ACTIVITY | In the data that follows, find the line containing "red gift [168,307,235,364] -> none"; then quote that line and every line after it, exactly, through the last one.

- Opening Delimiter -

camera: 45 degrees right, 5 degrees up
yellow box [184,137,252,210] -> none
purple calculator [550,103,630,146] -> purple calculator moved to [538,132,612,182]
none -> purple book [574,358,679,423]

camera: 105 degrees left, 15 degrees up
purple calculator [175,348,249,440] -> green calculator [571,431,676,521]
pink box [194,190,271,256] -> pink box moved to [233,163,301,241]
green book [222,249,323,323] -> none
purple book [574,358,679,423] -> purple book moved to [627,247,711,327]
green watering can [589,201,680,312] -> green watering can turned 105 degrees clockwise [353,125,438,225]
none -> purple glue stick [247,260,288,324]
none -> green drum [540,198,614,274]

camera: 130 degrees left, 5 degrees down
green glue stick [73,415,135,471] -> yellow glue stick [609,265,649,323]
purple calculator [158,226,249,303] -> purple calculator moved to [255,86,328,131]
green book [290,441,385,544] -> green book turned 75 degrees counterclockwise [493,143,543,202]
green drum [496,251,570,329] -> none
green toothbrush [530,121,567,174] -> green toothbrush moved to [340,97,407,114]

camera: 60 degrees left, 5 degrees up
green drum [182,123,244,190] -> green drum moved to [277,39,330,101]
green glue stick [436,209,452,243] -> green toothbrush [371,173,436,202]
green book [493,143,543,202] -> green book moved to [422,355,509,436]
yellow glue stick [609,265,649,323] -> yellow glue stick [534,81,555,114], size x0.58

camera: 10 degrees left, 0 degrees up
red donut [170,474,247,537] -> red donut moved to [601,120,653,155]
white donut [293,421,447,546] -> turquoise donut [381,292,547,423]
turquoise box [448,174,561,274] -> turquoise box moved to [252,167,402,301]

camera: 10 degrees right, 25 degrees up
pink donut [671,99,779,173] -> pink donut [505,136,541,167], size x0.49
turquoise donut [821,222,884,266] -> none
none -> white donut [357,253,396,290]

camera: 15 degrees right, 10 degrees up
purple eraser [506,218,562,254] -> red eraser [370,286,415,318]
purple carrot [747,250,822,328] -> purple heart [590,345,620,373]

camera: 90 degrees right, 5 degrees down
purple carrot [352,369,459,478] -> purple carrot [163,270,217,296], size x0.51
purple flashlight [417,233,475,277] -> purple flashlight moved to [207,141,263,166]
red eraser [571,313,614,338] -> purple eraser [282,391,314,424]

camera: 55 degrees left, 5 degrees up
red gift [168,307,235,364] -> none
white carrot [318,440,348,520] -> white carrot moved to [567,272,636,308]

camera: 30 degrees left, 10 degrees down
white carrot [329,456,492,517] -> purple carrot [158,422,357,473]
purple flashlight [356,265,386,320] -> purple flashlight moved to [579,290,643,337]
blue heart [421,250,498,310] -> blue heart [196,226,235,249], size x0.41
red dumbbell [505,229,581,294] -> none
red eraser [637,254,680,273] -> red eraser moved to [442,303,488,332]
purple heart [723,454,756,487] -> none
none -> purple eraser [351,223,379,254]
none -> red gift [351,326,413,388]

- Closing Delimiter -

PROBLEM SOLUTION |
red gift [168,307,235,364] -> none
white carrot [318,440,348,520] -> white carrot moved to [567,272,636,308]

camera: 30 degrees left, 10 degrees down
white carrot [329,456,492,517] -> purple carrot [158,422,357,473]
purple flashlight [356,265,386,320] -> purple flashlight moved to [579,290,643,337]
blue heart [421,250,498,310] -> blue heart [196,226,235,249], size x0.41
red dumbbell [505,229,581,294] -> none
red eraser [637,254,680,273] -> red eraser moved to [442,303,488,332]
purple heart [723,454,756,487] -> none
none -> purple eraser [351,223,379,254]
none -> red gift [351,326,413,388]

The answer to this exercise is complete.